_OPDRACHT_
Verzamel alle regels uit de gegevens hieronder waarin het woord "kern" voorkomt. Let daarbij op hoofdletters en kleine letters.

_INGEVOERDE GEGEVENS_
◆ ◆ ◆ ◆ ◆

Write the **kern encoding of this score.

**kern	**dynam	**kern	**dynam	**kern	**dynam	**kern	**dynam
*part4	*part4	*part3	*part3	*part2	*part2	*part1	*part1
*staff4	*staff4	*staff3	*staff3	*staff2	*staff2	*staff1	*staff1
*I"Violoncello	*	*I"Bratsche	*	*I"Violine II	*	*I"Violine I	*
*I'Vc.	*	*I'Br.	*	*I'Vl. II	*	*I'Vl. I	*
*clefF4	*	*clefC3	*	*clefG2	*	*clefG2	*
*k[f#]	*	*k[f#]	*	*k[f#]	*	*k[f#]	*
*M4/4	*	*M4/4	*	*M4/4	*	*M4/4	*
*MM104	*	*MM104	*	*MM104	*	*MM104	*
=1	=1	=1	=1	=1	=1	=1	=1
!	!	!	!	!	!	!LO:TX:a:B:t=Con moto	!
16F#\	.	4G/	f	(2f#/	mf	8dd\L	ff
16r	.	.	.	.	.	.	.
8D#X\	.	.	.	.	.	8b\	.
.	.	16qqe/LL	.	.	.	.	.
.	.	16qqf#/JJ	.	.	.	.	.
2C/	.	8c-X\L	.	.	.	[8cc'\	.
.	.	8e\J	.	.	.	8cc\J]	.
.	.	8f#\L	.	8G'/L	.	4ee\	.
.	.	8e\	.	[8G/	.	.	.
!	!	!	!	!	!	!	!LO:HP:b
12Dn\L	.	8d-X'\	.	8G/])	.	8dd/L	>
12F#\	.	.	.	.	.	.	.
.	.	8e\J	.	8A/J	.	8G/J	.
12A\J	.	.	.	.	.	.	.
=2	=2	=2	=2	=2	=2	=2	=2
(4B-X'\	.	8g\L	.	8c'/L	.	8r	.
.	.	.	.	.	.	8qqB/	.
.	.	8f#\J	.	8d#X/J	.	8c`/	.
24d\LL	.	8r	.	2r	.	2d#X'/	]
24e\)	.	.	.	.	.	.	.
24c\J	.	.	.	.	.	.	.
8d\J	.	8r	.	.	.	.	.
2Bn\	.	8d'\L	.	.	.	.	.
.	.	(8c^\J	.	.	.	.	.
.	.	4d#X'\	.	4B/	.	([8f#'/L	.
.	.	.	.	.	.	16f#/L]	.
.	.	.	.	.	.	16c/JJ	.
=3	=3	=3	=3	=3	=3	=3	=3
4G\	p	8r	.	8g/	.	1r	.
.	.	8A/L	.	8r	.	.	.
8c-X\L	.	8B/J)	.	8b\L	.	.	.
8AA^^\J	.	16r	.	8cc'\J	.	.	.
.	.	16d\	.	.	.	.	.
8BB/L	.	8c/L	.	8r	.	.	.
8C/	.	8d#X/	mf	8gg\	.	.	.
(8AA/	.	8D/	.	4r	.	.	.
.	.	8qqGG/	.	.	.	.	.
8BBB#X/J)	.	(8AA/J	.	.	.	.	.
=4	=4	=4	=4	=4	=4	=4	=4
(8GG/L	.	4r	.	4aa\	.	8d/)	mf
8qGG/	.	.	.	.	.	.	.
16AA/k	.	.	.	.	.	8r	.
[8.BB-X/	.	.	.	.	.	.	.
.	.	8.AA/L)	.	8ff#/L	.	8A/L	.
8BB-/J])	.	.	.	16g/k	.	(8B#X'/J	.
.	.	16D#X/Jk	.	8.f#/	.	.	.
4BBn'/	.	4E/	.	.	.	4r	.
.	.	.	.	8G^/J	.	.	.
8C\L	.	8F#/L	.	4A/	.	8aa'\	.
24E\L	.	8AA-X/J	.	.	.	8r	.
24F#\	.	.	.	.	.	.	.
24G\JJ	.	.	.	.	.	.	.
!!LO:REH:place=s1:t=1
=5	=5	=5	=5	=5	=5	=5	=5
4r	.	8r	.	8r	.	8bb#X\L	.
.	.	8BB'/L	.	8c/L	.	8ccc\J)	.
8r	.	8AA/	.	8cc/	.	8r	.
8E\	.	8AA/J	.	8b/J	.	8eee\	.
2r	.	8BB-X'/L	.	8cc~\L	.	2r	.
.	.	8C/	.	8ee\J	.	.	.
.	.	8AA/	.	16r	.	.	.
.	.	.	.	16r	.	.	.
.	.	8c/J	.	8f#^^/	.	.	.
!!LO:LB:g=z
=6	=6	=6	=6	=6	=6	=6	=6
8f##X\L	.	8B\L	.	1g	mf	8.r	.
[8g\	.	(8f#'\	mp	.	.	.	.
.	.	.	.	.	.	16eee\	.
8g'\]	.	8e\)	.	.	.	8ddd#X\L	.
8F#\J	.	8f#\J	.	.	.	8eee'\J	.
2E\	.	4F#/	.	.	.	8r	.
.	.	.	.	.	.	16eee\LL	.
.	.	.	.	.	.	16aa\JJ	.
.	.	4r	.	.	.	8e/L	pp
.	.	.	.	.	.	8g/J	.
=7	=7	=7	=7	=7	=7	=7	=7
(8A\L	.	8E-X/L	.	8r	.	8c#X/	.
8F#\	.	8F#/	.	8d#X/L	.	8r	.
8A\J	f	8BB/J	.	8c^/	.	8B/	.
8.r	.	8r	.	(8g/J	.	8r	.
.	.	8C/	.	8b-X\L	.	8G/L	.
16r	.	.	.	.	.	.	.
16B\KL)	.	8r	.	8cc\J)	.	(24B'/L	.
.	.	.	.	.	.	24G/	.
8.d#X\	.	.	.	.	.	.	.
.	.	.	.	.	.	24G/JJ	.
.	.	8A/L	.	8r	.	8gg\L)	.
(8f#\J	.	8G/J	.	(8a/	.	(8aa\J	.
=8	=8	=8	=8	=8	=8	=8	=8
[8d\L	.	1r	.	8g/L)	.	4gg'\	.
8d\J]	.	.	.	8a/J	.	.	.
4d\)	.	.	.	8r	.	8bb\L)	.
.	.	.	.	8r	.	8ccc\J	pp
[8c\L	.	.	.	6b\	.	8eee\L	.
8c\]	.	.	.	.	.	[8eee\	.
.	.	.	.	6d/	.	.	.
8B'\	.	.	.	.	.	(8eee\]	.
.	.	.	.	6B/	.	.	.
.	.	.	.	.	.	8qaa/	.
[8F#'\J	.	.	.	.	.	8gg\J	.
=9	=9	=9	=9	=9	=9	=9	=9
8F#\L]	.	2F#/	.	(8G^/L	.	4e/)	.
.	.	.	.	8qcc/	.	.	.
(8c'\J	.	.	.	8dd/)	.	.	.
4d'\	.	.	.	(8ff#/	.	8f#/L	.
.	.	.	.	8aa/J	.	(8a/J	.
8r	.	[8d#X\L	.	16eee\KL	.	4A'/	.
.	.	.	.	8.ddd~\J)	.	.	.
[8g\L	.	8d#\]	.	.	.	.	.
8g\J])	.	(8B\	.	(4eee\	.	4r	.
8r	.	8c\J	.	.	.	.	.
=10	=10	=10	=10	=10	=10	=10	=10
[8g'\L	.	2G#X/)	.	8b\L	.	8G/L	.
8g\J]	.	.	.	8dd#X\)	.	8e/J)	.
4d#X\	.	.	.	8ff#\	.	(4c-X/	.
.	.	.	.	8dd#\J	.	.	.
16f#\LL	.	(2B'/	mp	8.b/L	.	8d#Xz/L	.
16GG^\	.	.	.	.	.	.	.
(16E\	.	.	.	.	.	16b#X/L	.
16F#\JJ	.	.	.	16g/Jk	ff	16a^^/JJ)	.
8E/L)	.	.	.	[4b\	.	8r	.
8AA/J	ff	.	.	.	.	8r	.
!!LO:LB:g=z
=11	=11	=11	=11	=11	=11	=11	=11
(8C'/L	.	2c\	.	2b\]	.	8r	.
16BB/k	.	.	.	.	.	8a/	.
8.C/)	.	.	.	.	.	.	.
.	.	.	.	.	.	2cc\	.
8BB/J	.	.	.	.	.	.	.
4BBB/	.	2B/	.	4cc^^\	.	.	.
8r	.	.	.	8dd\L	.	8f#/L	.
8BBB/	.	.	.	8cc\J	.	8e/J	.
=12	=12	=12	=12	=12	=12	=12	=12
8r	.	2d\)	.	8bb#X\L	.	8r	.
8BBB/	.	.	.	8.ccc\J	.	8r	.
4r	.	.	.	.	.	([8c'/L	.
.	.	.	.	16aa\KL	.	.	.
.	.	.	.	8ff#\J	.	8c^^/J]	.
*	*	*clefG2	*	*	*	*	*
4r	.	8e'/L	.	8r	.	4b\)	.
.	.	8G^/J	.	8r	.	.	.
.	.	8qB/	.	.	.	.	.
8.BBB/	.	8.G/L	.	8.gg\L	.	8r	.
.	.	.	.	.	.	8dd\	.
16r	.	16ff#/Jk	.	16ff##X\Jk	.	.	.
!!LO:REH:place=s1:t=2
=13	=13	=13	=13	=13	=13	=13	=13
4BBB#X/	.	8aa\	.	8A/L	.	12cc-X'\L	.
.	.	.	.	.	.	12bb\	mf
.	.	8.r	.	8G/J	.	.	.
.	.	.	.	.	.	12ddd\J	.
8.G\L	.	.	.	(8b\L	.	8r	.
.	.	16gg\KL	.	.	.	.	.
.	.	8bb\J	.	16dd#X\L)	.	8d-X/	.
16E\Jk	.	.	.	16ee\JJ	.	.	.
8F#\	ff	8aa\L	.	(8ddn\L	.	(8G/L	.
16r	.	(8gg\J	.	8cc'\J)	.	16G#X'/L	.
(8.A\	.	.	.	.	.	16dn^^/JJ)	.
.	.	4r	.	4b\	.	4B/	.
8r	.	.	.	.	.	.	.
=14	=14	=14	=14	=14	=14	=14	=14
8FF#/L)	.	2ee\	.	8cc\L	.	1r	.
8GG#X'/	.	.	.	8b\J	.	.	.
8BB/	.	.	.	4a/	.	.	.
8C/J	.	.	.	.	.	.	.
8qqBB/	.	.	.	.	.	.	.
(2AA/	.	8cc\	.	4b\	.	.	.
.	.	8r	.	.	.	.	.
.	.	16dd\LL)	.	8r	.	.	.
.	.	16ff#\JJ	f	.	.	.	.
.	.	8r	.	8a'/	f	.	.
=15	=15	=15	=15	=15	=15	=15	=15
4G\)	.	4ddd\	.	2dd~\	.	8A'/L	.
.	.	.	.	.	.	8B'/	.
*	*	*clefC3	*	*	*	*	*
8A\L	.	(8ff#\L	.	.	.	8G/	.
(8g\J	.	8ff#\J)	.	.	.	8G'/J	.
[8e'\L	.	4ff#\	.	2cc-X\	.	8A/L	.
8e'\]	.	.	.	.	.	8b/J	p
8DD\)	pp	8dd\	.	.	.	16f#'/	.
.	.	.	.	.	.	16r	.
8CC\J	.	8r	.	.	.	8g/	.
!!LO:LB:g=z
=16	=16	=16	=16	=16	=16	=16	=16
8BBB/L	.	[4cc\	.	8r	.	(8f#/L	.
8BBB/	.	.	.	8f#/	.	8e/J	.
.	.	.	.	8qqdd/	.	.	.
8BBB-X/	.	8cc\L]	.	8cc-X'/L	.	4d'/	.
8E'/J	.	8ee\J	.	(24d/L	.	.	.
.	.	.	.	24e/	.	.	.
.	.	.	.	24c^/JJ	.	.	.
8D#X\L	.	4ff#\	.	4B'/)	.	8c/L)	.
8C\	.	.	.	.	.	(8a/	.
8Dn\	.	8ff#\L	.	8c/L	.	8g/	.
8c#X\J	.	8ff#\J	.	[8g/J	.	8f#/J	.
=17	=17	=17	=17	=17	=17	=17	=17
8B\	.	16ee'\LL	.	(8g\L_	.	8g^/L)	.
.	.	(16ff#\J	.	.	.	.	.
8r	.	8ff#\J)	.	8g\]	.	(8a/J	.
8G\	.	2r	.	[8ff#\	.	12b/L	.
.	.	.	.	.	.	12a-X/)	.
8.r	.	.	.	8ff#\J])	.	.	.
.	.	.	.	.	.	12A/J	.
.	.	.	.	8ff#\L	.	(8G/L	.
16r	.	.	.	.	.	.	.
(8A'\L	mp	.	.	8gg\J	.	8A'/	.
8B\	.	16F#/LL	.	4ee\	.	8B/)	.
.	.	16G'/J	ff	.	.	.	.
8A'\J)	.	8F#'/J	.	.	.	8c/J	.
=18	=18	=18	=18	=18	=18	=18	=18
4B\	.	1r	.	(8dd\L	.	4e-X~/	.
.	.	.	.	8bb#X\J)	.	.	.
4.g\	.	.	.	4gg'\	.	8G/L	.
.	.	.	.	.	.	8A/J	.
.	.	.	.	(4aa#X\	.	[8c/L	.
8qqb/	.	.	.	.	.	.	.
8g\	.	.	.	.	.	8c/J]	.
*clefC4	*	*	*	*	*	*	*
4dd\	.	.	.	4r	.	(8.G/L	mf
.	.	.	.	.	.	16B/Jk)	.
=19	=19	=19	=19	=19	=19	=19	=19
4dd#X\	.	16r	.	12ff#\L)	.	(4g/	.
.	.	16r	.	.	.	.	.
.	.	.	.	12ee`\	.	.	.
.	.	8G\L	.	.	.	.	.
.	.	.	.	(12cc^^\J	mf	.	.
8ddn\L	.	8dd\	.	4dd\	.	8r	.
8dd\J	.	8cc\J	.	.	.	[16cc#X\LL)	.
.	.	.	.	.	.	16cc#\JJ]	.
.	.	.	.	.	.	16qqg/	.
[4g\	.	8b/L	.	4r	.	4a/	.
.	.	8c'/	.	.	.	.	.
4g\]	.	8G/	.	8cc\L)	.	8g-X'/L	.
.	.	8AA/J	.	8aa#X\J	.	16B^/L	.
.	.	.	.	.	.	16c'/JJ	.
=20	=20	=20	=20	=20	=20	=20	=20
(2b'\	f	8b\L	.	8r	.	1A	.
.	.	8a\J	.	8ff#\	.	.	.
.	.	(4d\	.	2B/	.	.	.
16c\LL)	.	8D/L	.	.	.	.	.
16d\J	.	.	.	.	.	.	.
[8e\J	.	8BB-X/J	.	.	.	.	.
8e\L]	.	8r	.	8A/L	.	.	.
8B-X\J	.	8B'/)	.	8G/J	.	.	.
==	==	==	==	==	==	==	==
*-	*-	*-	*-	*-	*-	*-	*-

◆ ◆ ◆ ◆ ◆

_ANTWOORD OPDRACHT_
Write the **kern encoding of this score.
**kern	**dynam	**kern	**dynam	**kern	**dynam	**kern	**dynam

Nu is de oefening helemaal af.